### [WHAT IS EXPECTED]
Beginning with the line that contains "op=insert; now=red sasapex;" in the material below, print each line exactly until the line that contains "op=move; was=brown vudamugi;" has been printed, then stop.
--- MATERIAL FOR THE TASK ---
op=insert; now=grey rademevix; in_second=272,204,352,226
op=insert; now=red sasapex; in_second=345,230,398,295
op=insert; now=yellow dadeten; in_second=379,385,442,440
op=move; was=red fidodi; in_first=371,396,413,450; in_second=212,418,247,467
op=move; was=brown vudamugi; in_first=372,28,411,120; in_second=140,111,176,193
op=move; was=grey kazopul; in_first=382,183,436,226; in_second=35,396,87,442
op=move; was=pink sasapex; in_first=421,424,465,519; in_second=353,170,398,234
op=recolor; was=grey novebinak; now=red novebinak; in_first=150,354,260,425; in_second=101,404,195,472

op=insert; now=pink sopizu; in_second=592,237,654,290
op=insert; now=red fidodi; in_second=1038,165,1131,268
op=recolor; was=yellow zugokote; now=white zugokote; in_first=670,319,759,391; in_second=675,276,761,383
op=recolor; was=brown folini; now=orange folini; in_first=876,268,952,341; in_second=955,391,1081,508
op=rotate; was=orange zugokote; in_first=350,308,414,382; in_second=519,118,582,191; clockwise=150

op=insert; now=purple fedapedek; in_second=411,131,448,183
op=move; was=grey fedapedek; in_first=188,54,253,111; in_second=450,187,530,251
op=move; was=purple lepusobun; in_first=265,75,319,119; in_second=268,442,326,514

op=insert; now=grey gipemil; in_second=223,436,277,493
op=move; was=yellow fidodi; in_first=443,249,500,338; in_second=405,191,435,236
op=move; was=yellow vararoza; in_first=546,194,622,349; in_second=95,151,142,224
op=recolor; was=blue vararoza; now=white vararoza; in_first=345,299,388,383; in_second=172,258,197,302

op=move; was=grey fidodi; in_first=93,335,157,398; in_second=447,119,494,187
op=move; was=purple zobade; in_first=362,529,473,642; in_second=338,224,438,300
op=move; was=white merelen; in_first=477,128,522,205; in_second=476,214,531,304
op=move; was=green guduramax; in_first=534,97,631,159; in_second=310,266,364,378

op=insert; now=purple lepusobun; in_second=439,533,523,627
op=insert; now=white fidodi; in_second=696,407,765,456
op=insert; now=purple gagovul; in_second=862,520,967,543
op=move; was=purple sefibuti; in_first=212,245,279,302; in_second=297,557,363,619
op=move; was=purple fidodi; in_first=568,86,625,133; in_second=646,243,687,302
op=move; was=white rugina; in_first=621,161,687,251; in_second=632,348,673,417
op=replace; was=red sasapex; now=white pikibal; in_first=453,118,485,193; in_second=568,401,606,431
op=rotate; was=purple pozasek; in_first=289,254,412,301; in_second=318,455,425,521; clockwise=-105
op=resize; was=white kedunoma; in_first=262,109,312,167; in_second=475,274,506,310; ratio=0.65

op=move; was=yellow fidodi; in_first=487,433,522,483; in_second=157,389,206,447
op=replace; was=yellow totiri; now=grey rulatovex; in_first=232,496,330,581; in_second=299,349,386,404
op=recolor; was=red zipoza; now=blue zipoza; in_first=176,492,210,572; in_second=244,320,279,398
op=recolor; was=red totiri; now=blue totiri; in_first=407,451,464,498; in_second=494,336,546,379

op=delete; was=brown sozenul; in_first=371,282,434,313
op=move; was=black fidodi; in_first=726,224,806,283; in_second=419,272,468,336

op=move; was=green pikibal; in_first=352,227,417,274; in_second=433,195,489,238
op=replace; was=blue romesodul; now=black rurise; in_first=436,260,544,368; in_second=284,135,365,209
---
### [RESPONSE TO THE EXERCISE]
op=insert; now=red sasapex; in_second=345,230,398,295
op=insert; now=yellow dadeten; in_second=379,385,442,440
op=move; was=red fidodi; in_first=371,396,413,450; in_second=212,418,247,467
op=move; was=brown vudamugi; in_first=372,28,411,120; in_second=140,111,176,193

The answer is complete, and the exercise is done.